#### Your assignment
Whenever a line contains the string "fish", copy it out of the entries.

====== Recorded data ======

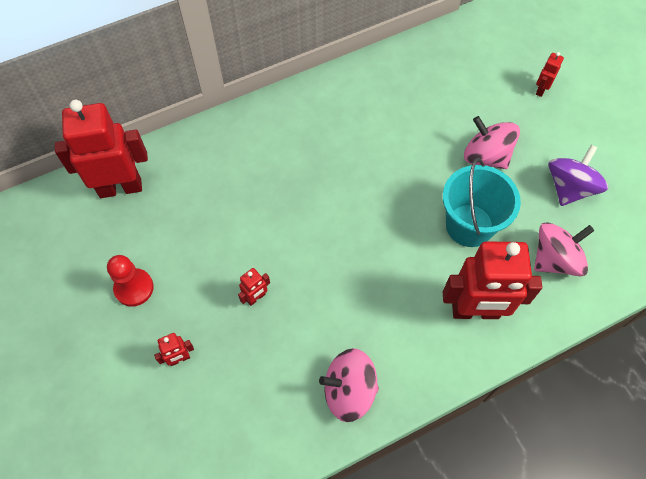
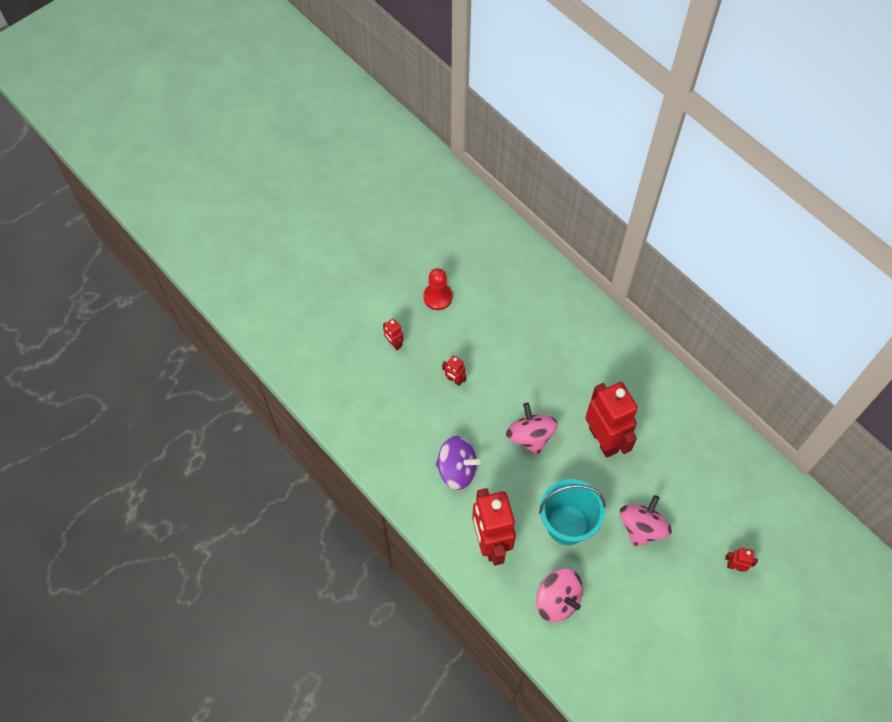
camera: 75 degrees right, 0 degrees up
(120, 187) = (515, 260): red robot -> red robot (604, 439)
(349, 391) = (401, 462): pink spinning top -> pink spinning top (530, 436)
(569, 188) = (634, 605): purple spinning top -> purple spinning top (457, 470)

======
====== Recorded data ======

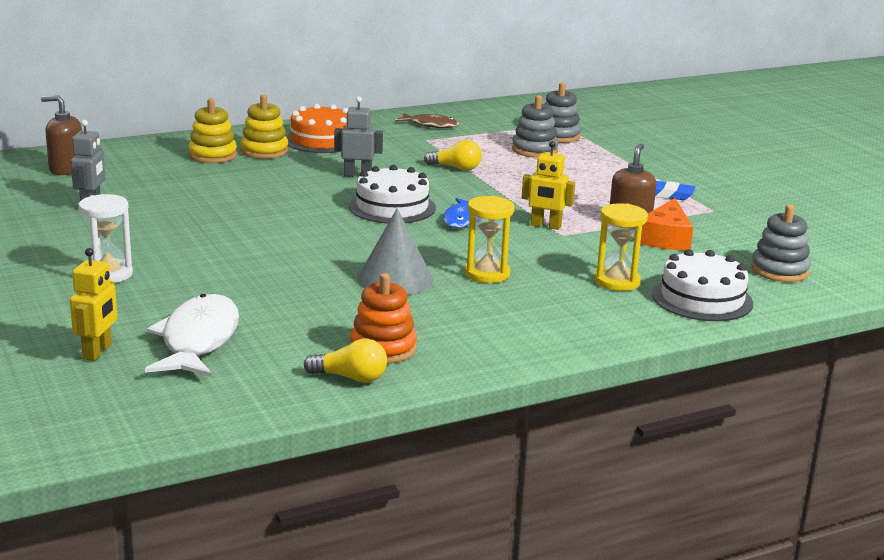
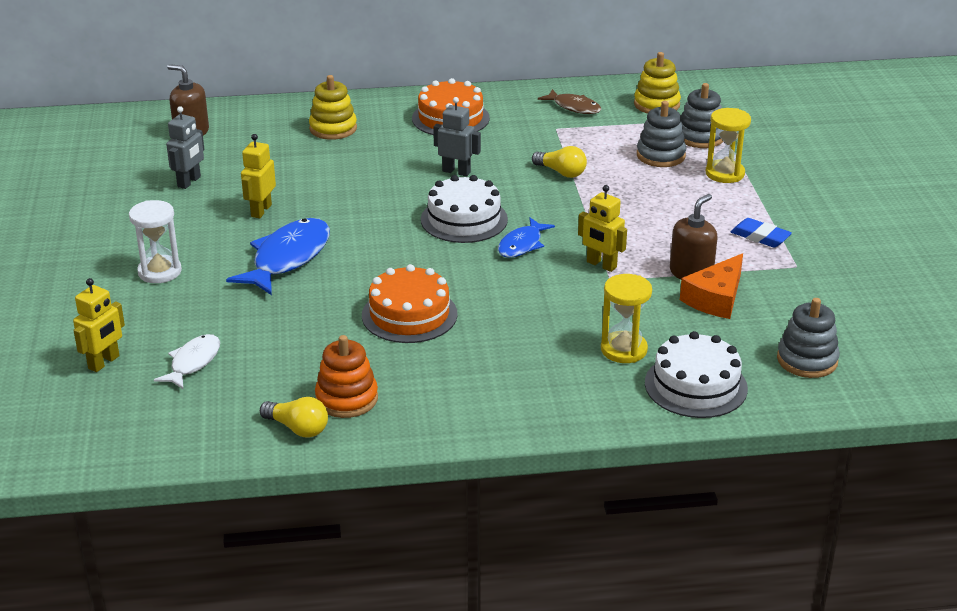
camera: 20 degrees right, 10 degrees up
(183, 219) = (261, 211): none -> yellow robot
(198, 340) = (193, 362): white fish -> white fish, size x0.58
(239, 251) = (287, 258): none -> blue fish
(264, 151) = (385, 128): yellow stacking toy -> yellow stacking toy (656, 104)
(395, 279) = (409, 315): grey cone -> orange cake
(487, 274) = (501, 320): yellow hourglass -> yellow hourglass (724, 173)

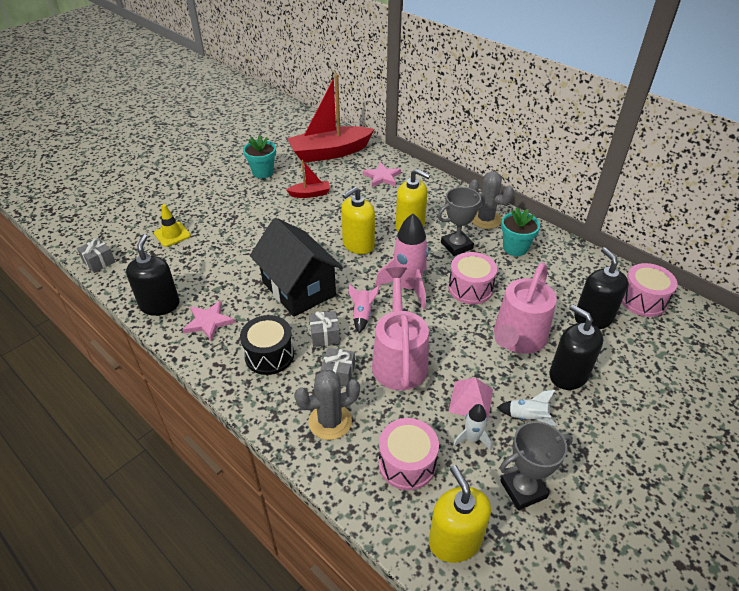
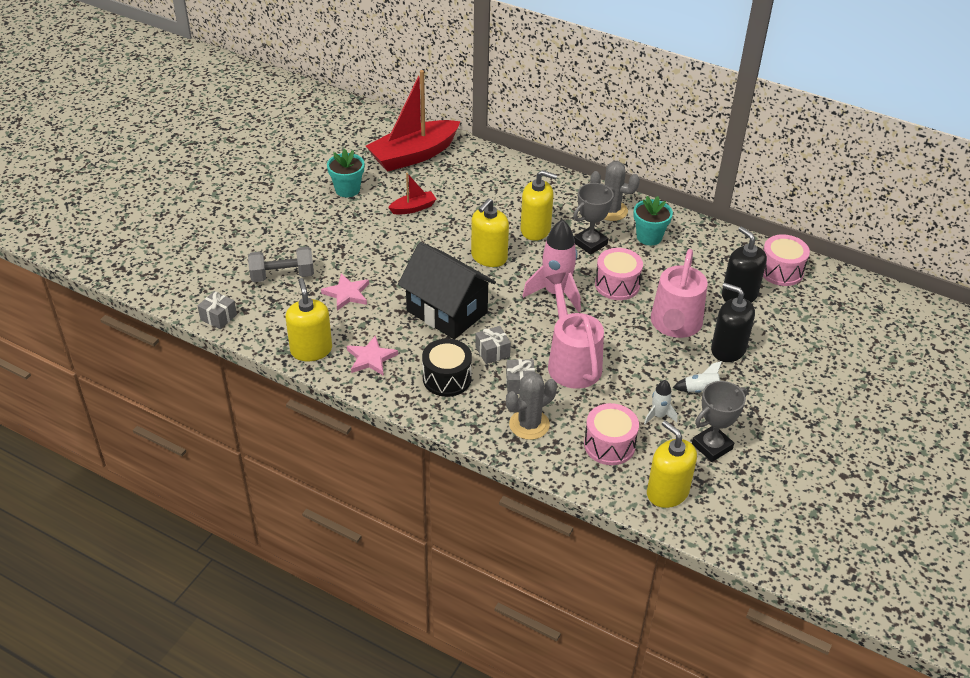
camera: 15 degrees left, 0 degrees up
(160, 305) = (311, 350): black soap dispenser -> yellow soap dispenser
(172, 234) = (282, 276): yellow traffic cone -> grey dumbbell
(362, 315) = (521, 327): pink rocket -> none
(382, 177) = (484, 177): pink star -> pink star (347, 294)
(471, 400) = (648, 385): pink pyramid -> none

======

#### Task result
(198, 340) = (193, 362): white fish -> white fish, size x0.58
(239, 251) = (287, 258): none -> blue fish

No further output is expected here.